■ **ABOUT THIS TASK**: In the listing that follows, copy out each line that includes the word "black".
========================================================================
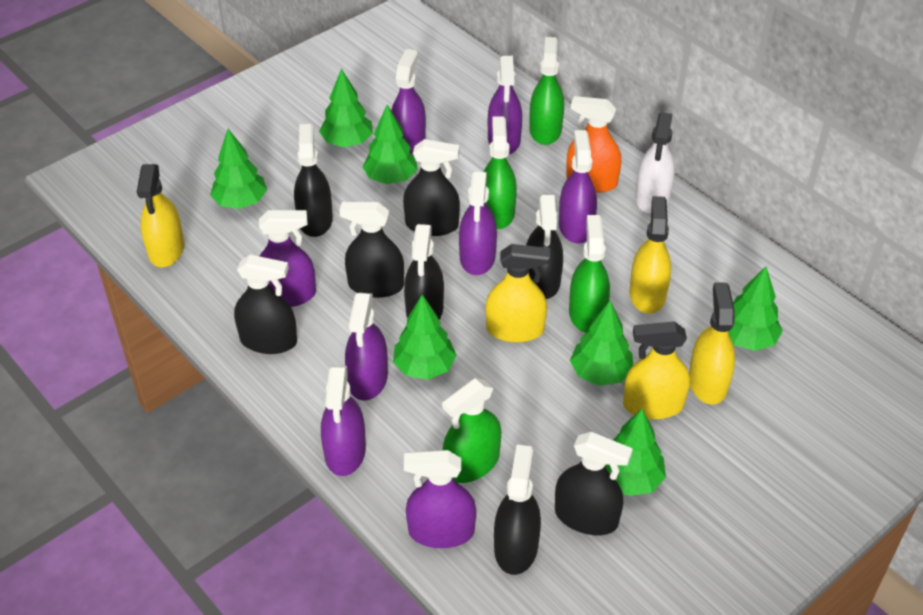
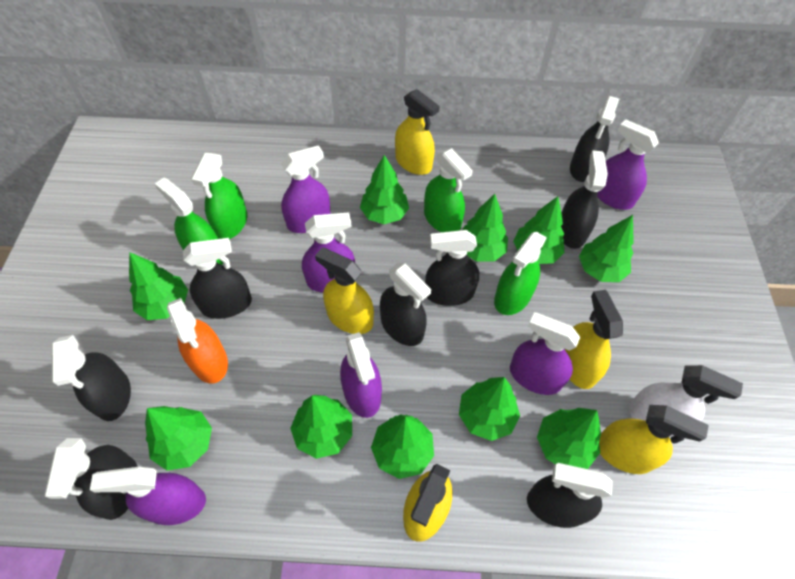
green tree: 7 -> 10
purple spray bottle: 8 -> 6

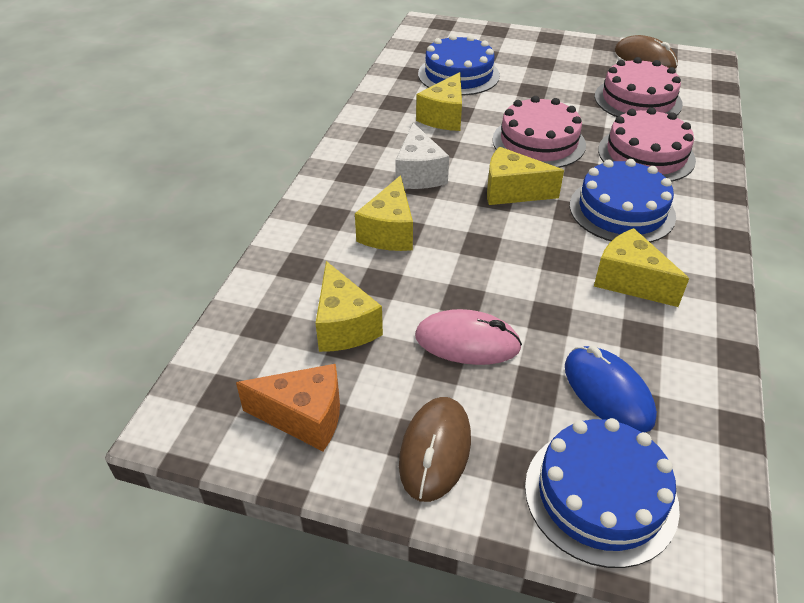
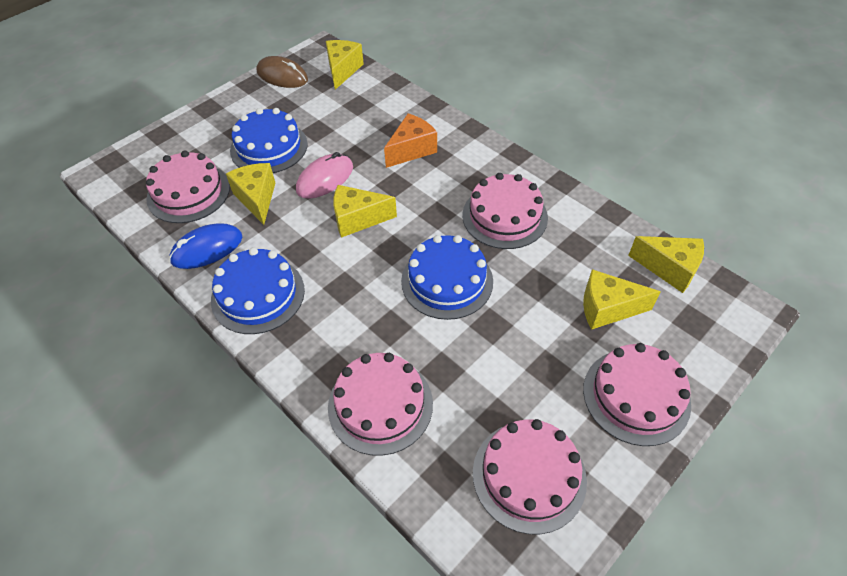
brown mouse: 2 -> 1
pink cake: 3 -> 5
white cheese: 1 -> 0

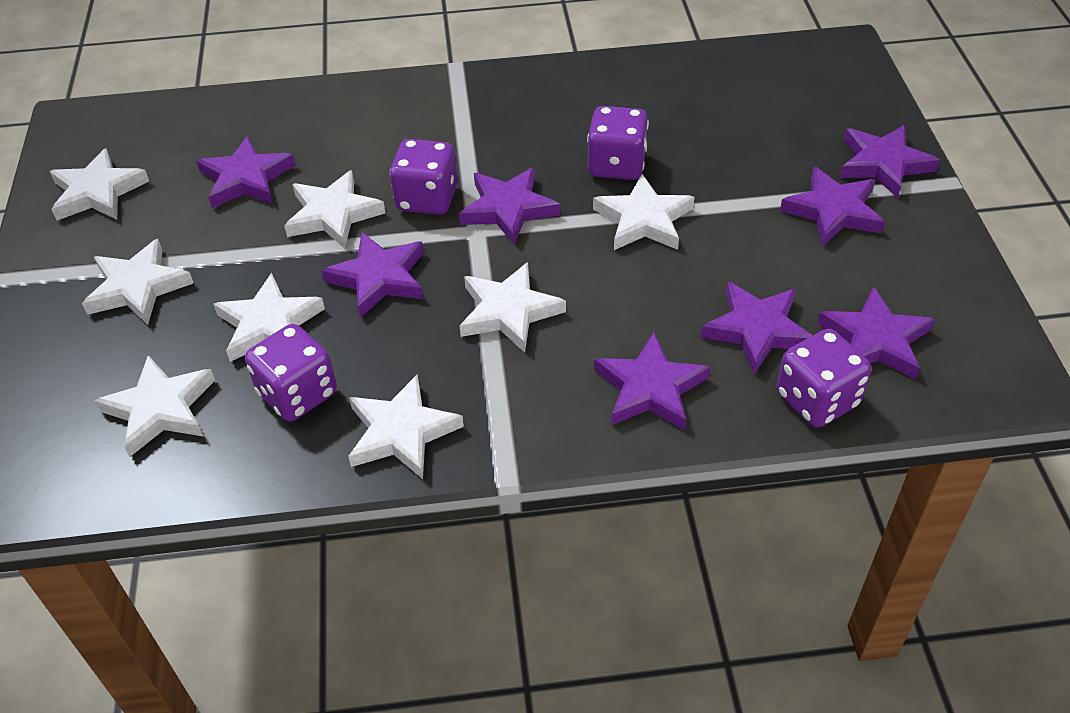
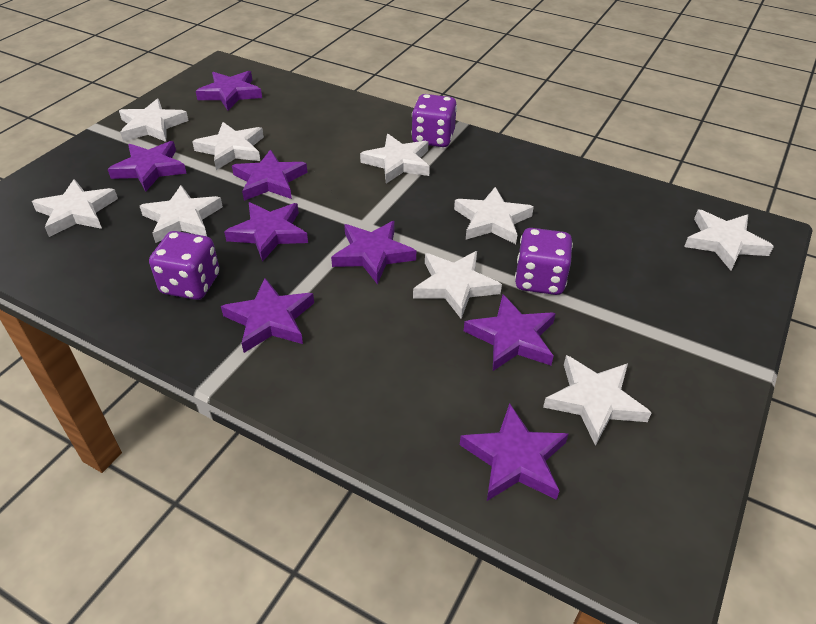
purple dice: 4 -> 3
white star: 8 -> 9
========================================================================
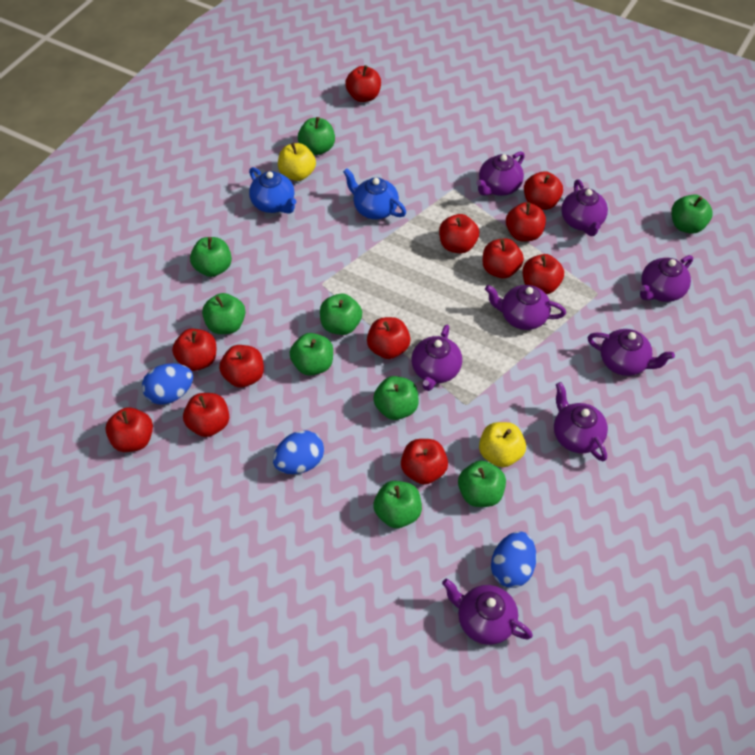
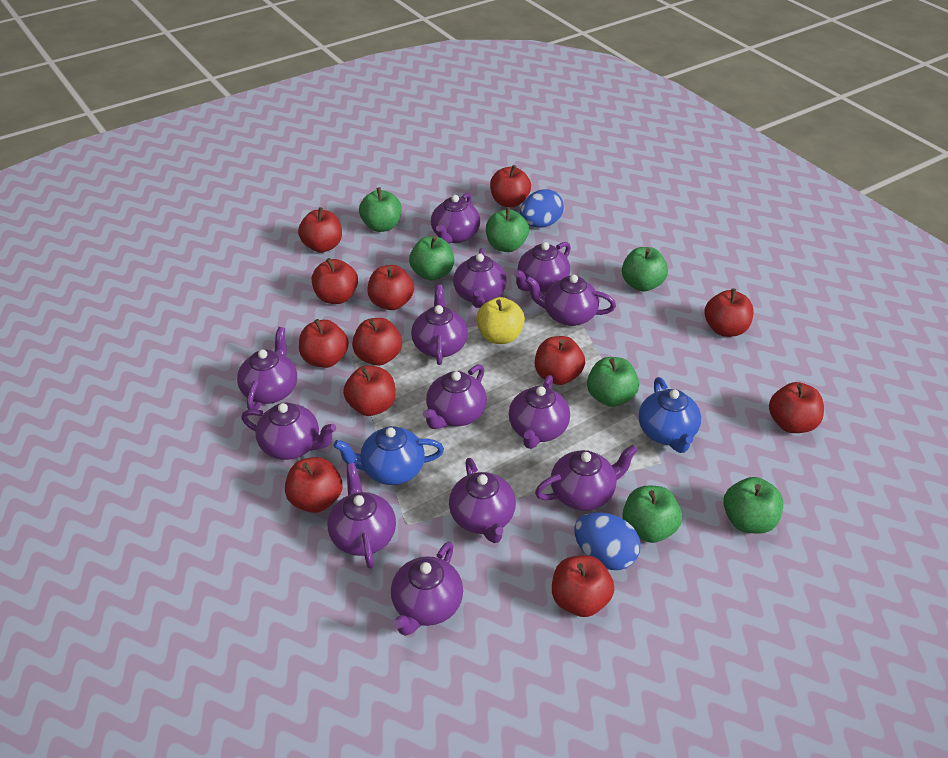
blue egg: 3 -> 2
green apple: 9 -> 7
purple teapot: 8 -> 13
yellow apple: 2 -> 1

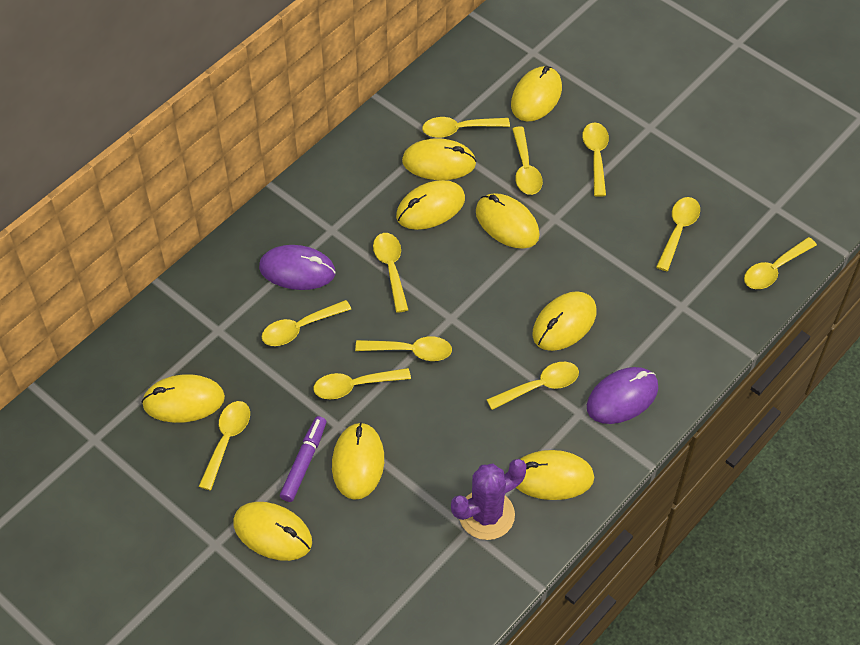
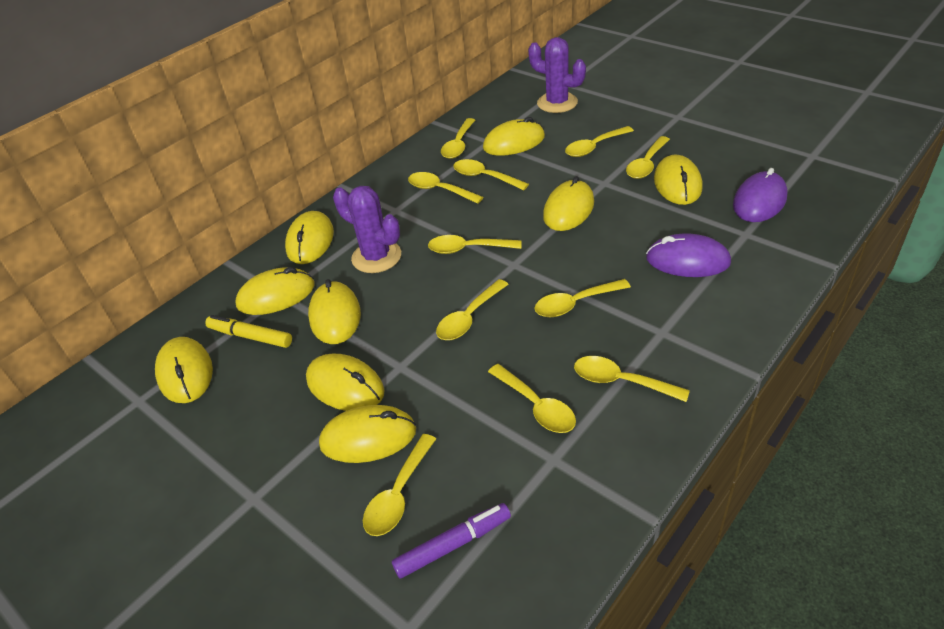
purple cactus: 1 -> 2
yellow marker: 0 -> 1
========================================================================
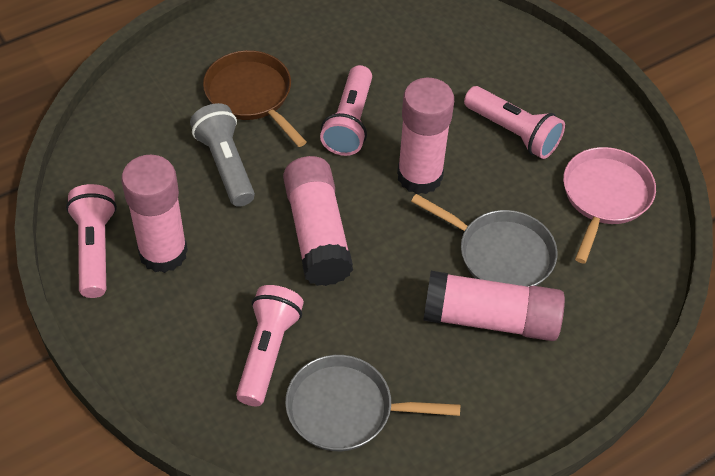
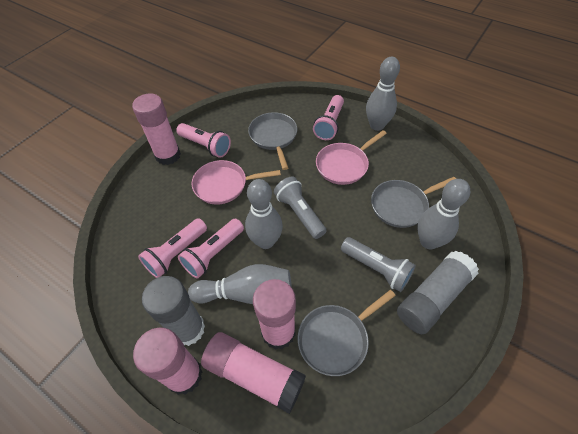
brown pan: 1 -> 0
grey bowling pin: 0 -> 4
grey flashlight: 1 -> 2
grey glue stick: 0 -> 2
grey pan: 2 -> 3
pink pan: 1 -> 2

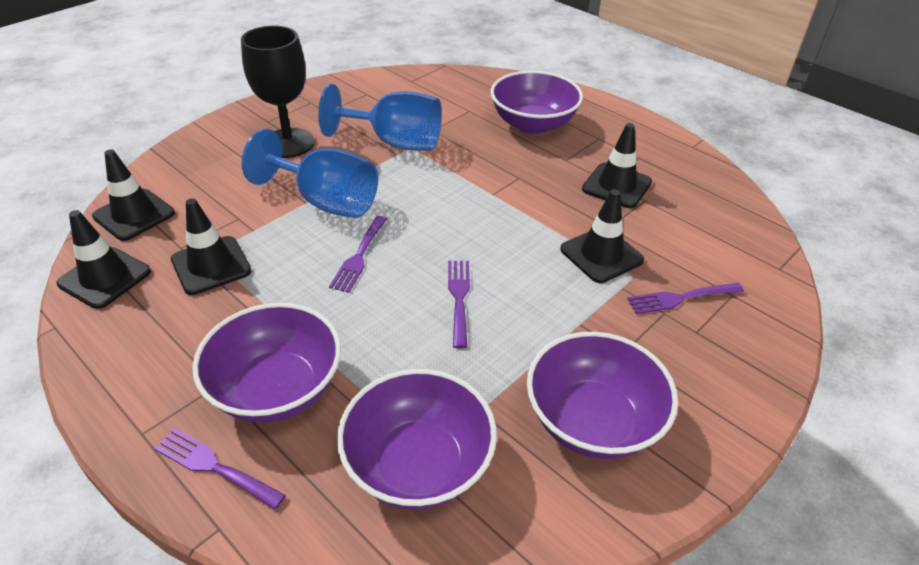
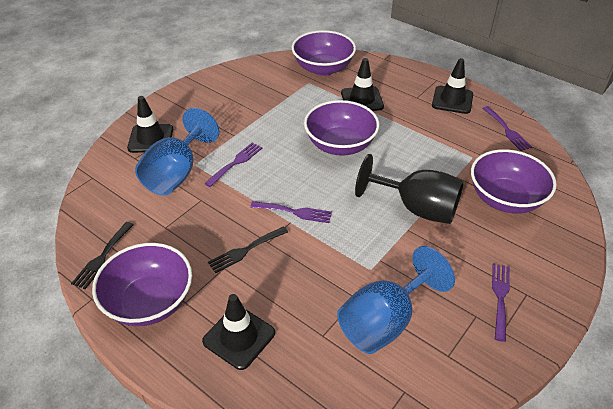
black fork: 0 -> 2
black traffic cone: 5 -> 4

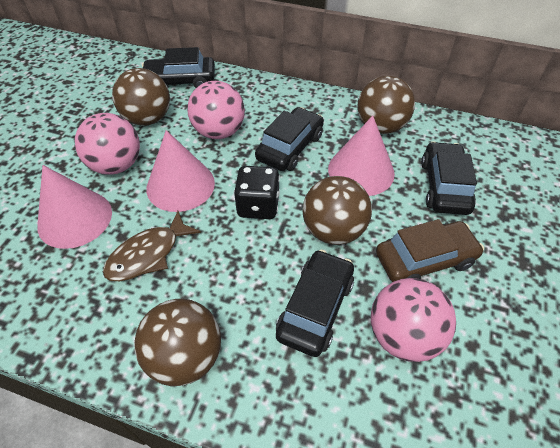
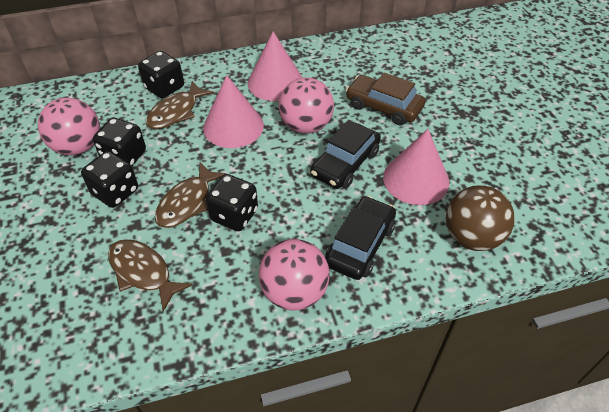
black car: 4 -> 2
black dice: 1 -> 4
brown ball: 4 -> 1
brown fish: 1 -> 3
========================================================================
■ **TASK RESULT**:
black fork: 0 -> 2
black traffic cone: 5 -> 4
black car: 4 -> 2
black dice: 1 -> 4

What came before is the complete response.